====== Given records

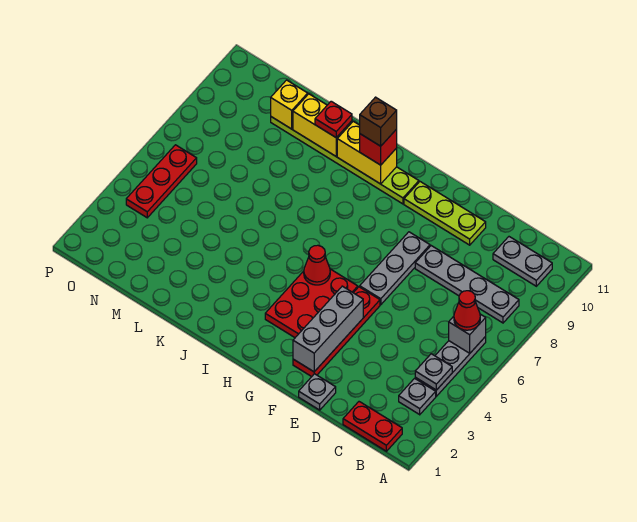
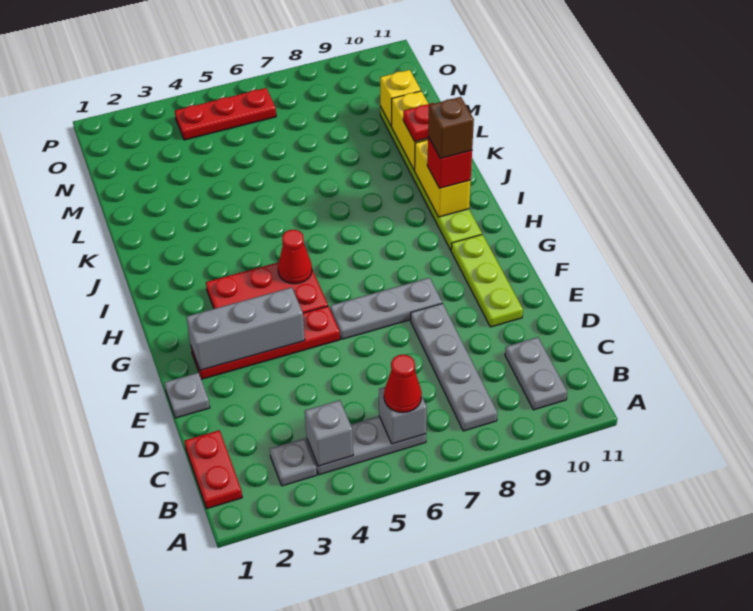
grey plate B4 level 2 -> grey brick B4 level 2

============
====== Given records

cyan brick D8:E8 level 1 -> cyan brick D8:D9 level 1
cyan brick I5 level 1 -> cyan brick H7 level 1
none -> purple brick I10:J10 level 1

============
====== Given records

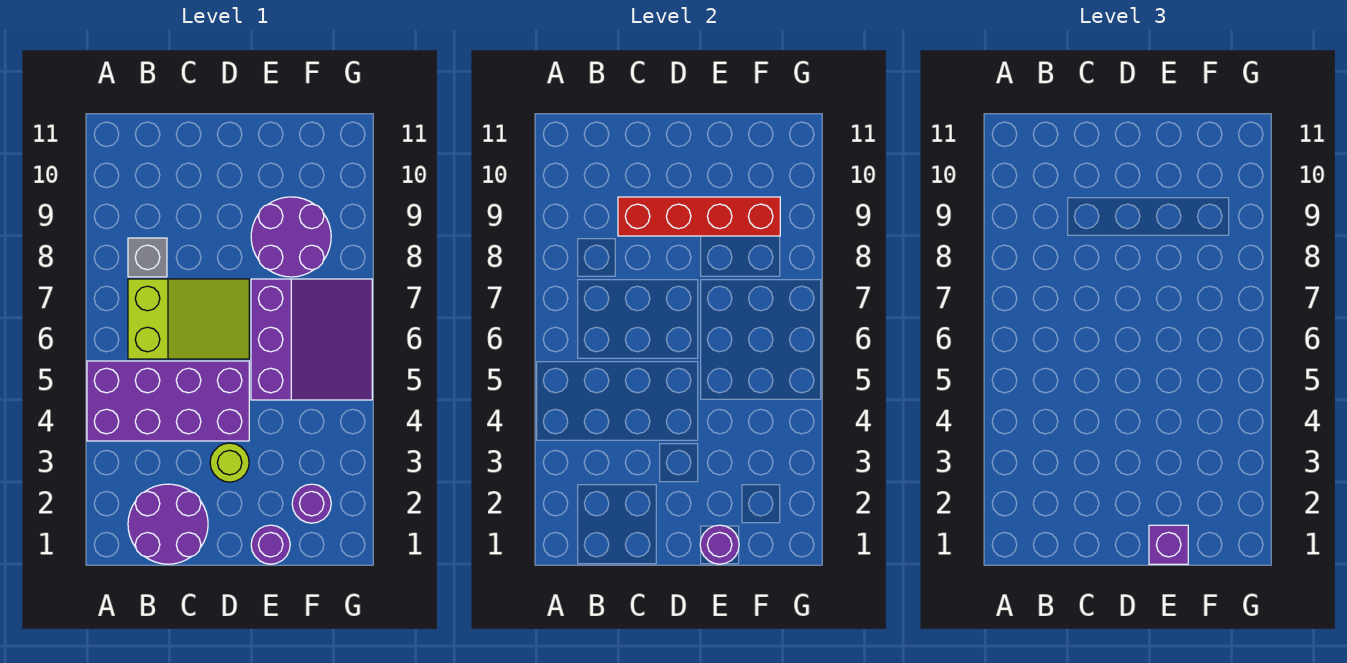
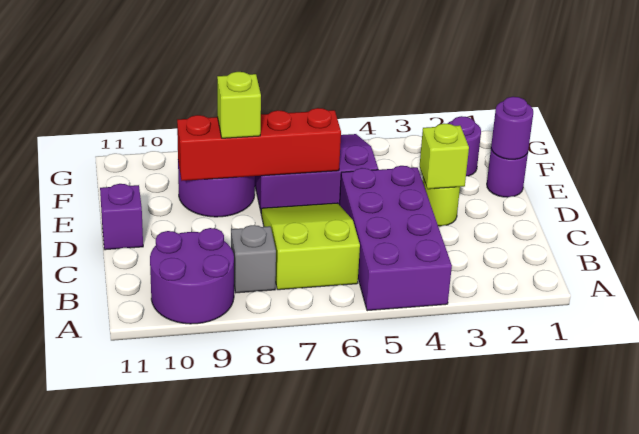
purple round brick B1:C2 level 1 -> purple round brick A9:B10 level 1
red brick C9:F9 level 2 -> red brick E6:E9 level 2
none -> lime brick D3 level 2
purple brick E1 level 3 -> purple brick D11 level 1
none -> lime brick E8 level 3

============

Work instruction
Which lines of the records above contain the word "cyan"? Copy each of them.

Exercise solution
cyan brick D8:E8 level 1 -> cyan brick D8:D9 level 1
cyan brick I5 level 1 -> cyan brick H7 level 1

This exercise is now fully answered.